━━ Data provided ━━
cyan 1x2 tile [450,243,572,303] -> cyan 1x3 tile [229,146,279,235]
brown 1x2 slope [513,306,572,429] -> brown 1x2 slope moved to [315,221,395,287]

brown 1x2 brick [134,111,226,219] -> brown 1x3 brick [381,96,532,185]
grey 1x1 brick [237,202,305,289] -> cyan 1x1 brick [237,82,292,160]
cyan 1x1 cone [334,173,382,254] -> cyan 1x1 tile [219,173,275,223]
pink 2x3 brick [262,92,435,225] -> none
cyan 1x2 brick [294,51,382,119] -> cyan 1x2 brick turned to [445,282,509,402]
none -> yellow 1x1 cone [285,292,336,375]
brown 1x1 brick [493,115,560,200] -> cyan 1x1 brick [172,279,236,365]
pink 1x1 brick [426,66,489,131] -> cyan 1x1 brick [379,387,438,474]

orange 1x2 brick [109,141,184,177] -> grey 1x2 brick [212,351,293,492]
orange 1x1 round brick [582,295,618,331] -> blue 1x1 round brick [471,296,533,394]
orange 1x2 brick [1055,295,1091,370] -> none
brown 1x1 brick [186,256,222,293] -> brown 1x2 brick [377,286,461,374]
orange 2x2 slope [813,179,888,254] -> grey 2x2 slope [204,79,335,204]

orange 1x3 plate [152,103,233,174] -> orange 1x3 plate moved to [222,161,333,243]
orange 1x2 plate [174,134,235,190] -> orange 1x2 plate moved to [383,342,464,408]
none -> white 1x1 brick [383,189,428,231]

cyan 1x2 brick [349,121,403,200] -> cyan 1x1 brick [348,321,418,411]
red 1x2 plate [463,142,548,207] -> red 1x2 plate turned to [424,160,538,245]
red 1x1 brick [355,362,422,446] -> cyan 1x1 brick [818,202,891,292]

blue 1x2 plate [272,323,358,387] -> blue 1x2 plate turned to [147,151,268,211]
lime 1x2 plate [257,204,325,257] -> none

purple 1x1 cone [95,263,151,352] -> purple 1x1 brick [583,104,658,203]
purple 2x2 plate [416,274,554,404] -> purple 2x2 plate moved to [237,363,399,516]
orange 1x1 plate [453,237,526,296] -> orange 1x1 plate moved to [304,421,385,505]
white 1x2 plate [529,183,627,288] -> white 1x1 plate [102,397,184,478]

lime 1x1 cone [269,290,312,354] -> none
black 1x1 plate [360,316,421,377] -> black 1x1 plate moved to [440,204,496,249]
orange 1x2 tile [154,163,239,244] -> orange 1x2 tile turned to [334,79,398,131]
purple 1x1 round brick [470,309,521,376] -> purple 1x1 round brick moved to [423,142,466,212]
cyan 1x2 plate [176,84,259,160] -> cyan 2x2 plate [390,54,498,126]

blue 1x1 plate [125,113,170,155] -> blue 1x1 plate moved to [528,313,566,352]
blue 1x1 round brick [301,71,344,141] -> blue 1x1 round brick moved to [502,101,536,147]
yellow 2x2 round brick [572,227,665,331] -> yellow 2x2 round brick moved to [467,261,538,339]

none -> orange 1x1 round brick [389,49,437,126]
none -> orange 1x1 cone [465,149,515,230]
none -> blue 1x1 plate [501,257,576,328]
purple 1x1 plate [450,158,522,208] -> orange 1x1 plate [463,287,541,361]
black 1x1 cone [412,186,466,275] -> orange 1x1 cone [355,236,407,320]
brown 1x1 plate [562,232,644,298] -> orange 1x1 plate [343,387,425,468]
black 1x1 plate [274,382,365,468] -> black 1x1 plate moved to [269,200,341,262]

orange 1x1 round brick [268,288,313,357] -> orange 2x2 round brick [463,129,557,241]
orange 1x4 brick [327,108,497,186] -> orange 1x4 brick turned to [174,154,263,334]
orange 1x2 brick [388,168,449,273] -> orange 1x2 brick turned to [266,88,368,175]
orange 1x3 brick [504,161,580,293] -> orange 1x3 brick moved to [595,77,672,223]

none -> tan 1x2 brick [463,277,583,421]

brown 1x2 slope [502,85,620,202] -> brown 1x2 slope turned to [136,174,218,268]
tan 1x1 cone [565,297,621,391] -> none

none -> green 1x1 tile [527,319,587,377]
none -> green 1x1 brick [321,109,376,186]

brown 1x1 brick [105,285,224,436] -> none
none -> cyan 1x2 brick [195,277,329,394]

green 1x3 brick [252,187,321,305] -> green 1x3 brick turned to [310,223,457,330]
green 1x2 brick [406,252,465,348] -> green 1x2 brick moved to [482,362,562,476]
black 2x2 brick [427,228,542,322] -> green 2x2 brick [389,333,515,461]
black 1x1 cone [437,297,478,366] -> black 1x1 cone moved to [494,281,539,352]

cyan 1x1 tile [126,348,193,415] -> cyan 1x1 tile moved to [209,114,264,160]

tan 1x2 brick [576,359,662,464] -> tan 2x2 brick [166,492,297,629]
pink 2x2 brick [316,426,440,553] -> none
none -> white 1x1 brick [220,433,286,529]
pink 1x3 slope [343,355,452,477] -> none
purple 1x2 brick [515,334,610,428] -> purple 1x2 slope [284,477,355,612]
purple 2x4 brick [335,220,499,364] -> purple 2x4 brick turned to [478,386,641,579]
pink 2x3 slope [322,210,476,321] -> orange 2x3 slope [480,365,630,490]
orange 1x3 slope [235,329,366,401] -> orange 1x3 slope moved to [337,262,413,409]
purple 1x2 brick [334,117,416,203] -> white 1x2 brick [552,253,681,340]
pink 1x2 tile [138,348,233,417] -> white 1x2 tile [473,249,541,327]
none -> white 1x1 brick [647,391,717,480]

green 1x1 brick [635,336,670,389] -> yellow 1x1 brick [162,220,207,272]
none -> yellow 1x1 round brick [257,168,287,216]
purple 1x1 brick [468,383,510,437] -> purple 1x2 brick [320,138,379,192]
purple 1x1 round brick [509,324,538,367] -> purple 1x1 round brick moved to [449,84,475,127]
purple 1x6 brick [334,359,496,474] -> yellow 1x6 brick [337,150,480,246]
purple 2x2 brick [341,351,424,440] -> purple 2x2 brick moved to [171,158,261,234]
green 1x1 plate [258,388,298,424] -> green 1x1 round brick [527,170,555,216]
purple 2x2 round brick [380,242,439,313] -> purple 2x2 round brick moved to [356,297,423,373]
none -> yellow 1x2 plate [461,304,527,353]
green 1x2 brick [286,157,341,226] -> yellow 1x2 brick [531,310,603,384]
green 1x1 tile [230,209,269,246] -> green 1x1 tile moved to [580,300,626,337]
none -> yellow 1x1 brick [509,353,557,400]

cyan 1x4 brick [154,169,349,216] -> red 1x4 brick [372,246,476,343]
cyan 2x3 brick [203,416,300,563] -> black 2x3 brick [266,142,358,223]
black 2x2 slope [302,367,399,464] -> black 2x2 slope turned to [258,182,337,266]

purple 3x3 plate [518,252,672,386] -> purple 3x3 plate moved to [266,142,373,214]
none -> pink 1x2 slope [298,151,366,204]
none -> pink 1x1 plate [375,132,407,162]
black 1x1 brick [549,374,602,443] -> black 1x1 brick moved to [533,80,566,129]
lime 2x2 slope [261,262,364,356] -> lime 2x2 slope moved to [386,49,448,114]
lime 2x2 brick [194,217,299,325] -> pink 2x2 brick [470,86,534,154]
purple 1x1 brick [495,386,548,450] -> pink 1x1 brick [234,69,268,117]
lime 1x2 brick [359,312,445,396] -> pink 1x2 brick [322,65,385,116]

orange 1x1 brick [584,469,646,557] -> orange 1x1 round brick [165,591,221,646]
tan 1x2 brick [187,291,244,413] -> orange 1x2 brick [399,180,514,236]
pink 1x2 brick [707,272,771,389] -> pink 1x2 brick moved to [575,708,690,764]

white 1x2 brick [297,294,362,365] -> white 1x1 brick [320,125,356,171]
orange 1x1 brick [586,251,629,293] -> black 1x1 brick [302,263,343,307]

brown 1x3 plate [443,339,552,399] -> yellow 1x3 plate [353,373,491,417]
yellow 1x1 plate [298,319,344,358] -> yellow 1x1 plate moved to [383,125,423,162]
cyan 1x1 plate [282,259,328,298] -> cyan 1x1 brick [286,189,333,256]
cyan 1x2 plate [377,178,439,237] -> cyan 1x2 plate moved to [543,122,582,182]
━━━
◆ Assignment: When the line with "black 1x1 plate [274,382,365,468]" is reached in the data above, start copying there, and copy each line exactly until the line with "orange 1x2 brick [388,168,449,273]" has been copied; copy nothing else.

◆ Solution:
black 1x1 plate [274,382,365,468] -> black 1x1 plate moved to [269,200,341,262]

orange 1x1 round brick [268,288,313,357] -> orange 2x2 round brick [463,129,557,241]
orange 1x4 brick [327,108,497,186] -> orange 1x4 brick turned to [174,154,263,334]
orange 1x2 brick [388,168,449,273] -> orange 1x2 brick turned to [266,88,368,175]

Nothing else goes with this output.